→ Given entries
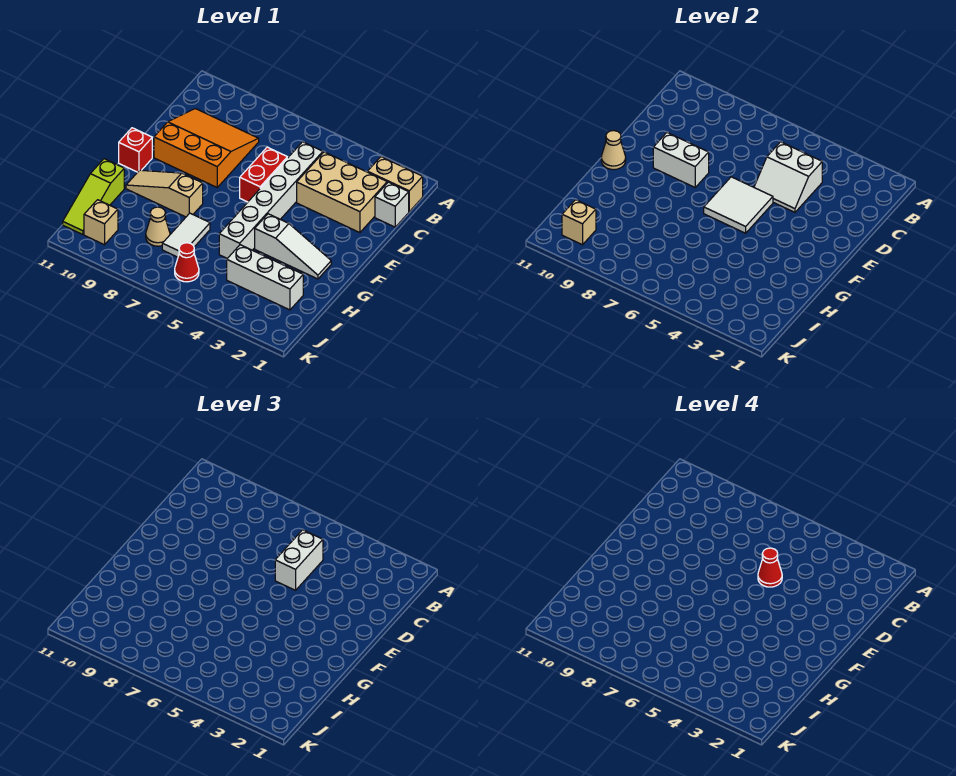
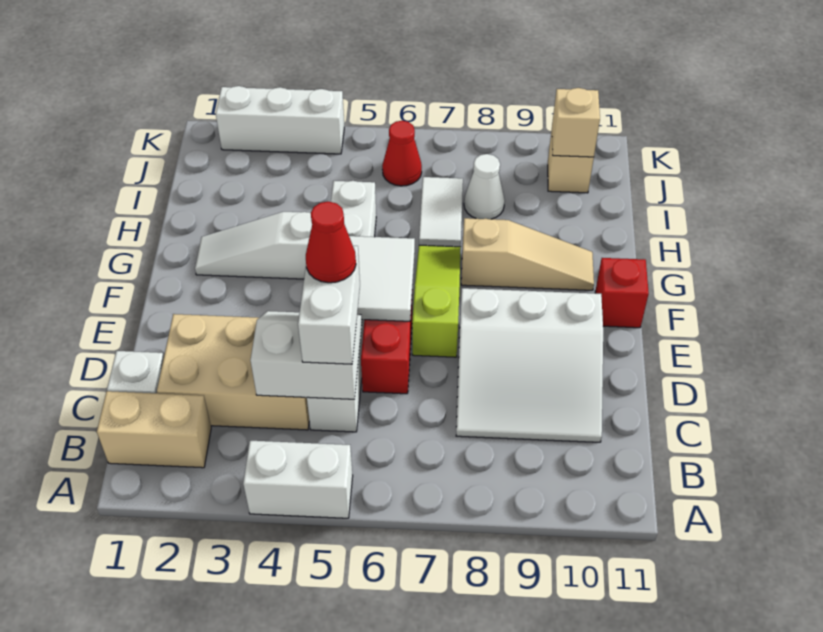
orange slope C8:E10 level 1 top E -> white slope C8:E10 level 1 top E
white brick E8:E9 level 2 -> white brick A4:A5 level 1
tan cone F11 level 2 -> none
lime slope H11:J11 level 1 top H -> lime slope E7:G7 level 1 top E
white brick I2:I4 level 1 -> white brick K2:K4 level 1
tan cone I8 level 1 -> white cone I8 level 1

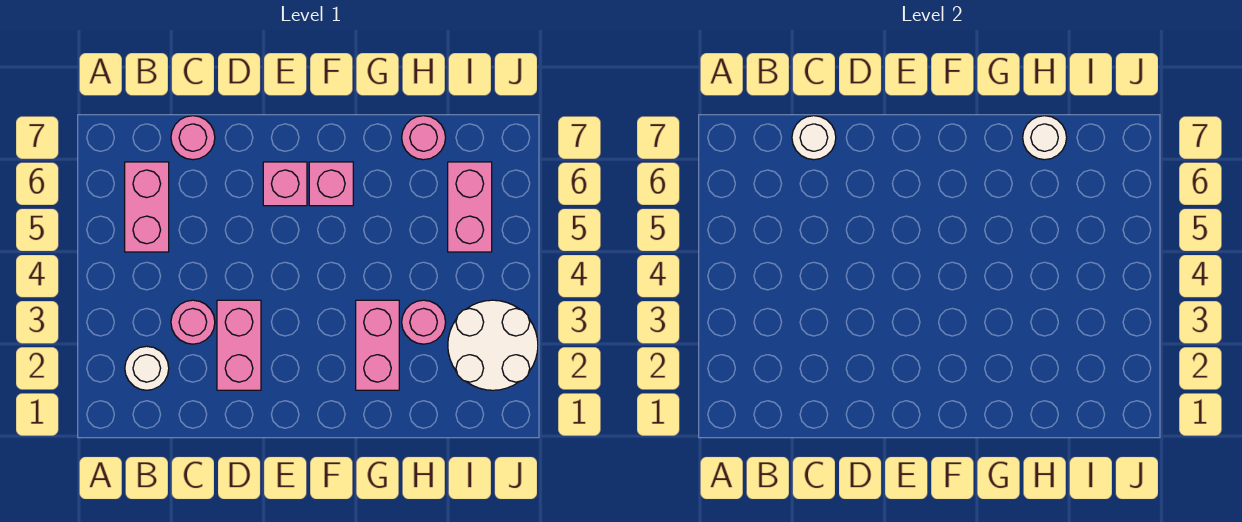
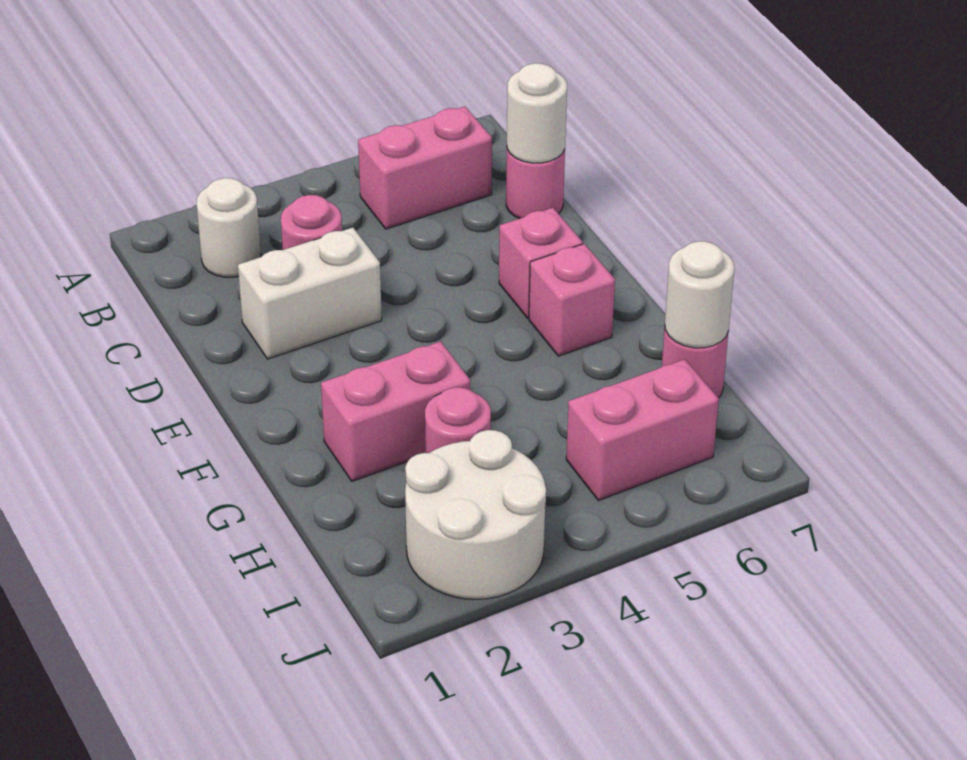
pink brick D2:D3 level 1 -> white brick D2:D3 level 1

→ What is needed
The records, exactly as written but without images, should be returned.

→ Output below
orange slope C8:E10 level 1 top E -> white slope C8:E10 level 1 top E
white brick E8:E9 level 2 -> white brick A4:A5 level 1
tan cone F11 level 2 -> none
lime slope H11:J11 level 1 top H -> lime slope E7:G7 level 1 top E
white brick I2:I4 level 1 -> white brick K2:K4 level 1
tan cone I8 level 1 -> white cone I8 level 1

pink brick D2:D3 level 1 -> white brick D2:D3 level 1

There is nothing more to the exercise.